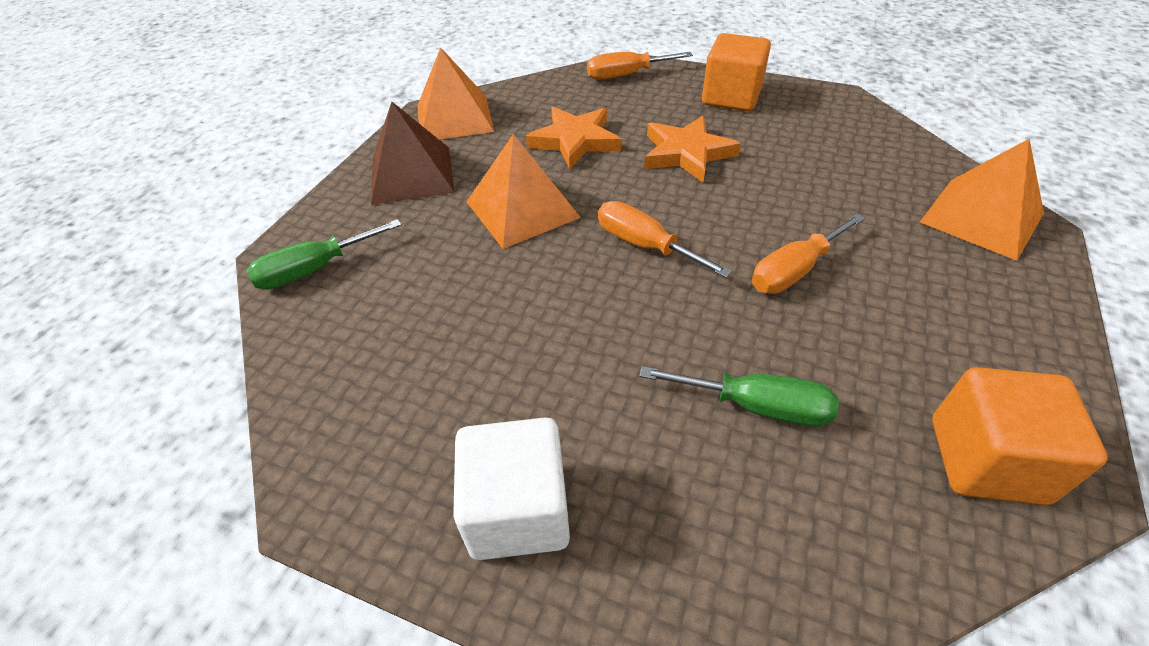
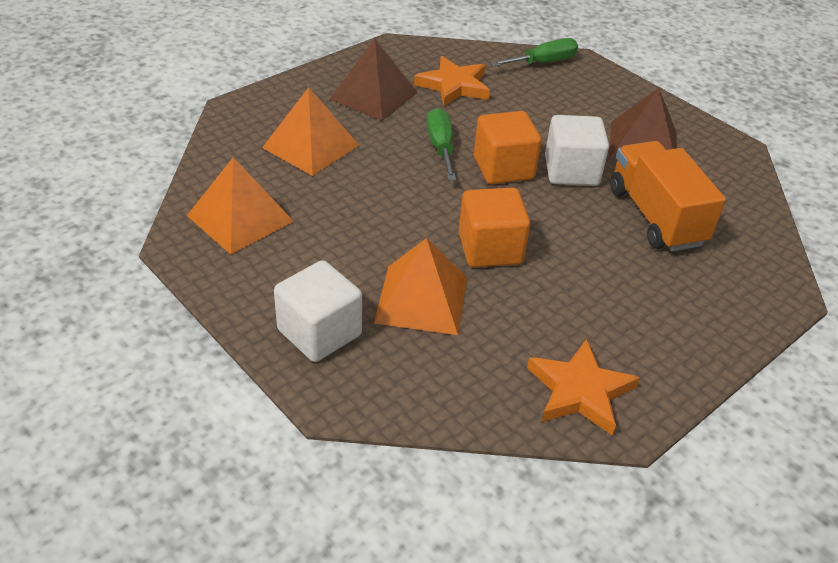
brown pyramid: 1 -> 2
orange screwdriver: 3 -> 0
orange truck: 0 -> 1
white cube: 1 -> 2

Work to complete: Type the listing out again word for word, passing over each picture.

Response area:
brown pyramid: 1 -> 2
orange screwdriver: 3 -> 0
orange truck: 0 -> 1
white cube: 1 -> 2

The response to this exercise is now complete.